# DIRECTIONS
Range to reproduce from the entries below: the line with "yellow cross: moved 24 px left", the line with "orange triangle at", and every line in between. Give them exactly and give nothing else.
+ + + + +
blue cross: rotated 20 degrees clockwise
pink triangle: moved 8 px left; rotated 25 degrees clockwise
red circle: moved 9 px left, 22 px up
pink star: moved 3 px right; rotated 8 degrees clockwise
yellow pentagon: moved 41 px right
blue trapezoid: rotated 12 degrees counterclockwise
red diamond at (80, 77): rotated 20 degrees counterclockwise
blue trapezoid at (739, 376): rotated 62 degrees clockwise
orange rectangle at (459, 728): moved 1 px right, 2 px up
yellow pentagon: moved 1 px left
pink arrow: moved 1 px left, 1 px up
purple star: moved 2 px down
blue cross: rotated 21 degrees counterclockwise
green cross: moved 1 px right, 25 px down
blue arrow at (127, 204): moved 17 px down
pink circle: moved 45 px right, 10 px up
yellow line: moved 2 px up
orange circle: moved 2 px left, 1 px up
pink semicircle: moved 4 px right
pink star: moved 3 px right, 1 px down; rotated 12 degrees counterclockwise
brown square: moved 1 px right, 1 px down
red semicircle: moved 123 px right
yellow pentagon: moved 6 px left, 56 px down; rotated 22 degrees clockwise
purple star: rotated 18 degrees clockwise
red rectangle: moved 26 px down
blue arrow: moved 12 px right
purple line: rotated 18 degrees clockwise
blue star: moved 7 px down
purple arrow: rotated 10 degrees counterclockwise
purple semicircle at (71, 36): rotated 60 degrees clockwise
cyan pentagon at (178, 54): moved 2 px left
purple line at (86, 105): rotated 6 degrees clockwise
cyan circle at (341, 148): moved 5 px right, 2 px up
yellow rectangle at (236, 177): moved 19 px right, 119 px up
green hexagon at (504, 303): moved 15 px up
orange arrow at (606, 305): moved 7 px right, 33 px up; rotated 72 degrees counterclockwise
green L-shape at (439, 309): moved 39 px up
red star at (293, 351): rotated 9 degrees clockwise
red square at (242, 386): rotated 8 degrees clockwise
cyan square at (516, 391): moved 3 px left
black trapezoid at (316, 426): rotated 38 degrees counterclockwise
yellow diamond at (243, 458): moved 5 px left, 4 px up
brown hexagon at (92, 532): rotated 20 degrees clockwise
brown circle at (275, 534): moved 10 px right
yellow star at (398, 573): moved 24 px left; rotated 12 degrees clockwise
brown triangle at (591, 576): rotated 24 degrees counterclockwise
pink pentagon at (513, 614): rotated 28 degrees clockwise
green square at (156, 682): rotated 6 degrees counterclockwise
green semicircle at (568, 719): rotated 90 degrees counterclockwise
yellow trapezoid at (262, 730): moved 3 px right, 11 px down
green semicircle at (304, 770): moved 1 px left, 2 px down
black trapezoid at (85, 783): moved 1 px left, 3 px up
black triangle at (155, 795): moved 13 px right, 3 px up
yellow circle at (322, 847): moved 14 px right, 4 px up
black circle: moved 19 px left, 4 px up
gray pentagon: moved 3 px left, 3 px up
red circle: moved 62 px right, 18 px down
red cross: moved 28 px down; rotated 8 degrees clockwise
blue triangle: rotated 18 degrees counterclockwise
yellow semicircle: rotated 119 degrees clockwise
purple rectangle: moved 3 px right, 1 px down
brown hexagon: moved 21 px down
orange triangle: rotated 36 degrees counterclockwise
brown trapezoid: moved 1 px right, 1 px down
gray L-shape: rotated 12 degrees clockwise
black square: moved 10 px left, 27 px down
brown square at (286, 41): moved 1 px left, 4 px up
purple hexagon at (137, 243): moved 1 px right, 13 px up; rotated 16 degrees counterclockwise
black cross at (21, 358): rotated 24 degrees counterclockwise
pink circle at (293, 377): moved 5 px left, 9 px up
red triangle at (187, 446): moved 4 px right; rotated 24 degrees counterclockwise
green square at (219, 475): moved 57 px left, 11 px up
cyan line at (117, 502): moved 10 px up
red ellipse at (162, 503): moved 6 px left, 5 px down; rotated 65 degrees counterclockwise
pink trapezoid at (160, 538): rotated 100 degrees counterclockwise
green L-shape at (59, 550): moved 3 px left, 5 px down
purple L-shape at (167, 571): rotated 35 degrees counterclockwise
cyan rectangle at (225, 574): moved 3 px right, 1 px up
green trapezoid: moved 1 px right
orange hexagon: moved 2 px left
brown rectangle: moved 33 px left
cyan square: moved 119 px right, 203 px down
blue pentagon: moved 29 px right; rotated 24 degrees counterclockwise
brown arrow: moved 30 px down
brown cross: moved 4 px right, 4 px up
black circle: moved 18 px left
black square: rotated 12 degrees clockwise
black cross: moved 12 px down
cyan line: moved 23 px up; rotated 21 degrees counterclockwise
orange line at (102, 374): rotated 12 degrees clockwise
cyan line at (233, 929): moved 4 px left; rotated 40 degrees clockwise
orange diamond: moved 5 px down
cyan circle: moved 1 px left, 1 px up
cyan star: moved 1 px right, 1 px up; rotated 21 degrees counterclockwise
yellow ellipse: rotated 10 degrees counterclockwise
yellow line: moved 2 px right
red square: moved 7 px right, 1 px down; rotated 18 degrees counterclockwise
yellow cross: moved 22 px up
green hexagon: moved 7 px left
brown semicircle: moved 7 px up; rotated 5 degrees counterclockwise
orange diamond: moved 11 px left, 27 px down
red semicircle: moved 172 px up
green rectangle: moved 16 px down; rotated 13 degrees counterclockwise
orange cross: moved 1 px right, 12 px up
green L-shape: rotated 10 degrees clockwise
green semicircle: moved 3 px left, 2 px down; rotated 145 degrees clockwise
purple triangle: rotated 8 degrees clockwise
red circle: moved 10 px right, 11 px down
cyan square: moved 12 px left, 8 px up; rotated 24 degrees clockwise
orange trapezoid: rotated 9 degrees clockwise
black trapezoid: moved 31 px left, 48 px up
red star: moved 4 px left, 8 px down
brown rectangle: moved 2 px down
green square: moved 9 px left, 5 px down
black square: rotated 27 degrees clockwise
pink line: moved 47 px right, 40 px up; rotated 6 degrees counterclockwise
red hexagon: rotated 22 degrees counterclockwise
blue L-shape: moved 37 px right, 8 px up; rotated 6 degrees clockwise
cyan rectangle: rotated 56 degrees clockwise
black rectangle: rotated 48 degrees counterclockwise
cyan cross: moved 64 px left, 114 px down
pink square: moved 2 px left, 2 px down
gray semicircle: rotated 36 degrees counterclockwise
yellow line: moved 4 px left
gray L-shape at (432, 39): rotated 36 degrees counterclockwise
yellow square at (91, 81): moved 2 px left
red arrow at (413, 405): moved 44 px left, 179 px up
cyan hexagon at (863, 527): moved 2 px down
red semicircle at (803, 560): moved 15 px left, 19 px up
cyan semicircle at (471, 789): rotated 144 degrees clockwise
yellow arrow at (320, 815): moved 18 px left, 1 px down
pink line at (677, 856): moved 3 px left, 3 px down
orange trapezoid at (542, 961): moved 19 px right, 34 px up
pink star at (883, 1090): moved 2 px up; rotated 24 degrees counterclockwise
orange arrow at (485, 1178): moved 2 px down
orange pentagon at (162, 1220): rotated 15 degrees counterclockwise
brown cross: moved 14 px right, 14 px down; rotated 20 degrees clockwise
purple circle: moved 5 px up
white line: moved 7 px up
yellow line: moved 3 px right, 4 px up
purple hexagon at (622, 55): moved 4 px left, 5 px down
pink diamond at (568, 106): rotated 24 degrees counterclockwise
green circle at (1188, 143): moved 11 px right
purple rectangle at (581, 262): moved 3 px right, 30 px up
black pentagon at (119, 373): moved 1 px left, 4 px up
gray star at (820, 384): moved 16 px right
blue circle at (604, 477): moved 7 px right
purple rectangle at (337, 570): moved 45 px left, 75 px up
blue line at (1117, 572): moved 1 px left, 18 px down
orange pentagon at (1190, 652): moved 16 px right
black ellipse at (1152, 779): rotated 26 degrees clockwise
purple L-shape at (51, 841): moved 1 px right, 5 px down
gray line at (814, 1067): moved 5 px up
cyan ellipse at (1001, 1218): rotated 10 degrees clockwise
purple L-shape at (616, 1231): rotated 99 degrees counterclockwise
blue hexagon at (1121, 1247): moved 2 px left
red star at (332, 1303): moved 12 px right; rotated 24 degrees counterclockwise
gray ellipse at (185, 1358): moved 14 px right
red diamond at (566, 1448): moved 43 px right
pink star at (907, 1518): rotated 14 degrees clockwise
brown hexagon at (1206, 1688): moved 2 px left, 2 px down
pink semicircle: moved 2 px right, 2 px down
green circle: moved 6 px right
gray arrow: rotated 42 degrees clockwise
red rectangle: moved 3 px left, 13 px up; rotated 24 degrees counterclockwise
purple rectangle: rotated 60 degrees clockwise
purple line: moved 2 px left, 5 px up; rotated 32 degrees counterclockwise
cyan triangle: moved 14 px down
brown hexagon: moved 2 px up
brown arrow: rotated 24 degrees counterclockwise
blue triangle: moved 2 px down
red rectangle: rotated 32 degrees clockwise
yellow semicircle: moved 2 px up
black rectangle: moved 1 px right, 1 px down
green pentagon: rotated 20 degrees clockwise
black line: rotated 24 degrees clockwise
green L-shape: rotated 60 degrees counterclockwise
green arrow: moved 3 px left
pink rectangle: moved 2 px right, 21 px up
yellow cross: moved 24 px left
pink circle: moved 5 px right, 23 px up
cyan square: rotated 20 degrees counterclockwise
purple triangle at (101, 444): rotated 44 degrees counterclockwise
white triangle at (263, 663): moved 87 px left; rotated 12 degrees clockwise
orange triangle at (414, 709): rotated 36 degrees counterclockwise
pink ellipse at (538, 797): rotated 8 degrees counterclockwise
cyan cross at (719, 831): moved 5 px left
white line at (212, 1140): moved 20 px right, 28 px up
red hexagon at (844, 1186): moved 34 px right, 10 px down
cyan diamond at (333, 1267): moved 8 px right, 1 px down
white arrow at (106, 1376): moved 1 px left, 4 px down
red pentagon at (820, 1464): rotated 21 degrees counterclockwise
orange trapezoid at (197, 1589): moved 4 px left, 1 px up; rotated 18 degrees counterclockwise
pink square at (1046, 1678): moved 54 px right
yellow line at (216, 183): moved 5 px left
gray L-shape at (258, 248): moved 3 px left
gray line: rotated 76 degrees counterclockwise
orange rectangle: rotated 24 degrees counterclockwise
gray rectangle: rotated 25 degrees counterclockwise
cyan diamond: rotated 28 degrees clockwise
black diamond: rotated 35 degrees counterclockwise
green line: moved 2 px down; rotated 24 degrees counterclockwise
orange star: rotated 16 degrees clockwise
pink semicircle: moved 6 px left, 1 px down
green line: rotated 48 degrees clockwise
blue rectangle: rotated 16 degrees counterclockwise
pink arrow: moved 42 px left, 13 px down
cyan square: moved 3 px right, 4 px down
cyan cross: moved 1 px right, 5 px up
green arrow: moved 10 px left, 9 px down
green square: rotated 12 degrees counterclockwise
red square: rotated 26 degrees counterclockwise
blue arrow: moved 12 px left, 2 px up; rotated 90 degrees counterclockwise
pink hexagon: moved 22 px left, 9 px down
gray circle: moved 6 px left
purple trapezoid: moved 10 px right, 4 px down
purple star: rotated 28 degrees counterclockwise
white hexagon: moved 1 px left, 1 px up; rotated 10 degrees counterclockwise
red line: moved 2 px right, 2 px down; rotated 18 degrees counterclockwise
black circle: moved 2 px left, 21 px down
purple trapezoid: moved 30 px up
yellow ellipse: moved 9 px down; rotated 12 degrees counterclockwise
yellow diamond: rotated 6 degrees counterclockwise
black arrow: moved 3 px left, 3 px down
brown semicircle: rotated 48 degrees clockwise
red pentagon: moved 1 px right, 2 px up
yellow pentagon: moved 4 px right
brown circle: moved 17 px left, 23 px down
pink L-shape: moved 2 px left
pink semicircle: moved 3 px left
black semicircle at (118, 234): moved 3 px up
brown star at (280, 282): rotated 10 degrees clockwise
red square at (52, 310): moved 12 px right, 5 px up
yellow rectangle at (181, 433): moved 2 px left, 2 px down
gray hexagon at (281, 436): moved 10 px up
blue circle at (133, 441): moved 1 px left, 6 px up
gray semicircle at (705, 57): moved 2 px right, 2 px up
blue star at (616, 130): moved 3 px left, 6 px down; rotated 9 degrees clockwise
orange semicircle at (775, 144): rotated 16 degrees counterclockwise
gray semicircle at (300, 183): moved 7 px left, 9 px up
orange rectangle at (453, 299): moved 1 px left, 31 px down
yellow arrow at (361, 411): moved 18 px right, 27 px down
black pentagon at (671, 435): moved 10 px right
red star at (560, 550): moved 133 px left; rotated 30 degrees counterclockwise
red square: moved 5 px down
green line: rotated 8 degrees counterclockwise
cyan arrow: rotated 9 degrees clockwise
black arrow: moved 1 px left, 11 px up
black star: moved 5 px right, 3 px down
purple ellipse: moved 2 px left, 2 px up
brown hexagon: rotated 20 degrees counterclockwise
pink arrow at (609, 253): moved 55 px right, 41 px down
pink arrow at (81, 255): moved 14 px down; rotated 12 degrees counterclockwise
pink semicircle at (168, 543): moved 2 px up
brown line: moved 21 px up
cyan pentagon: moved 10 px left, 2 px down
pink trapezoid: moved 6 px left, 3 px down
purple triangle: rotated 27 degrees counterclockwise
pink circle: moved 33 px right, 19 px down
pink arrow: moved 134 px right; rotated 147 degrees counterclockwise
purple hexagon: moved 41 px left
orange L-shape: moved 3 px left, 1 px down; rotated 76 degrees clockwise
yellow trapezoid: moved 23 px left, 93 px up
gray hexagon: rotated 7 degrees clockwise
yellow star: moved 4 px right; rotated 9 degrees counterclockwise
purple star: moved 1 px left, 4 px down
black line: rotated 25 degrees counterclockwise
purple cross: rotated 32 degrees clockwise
+ + + + +
# RESULT OF THE TASK
yellow cross: moved 24 px left
pink circle: moved 5 px right, 23 px up
cyan square: rotated 20 degrees counterclockwise
purple triangle at (101, 444): rotated 44 degrees counterclockwise
white triangle at (263, 663): moved 87 px left; rotated 12 degrees clockwise
orange triangle at (414, 709): rotated 36 degrees counterclockwise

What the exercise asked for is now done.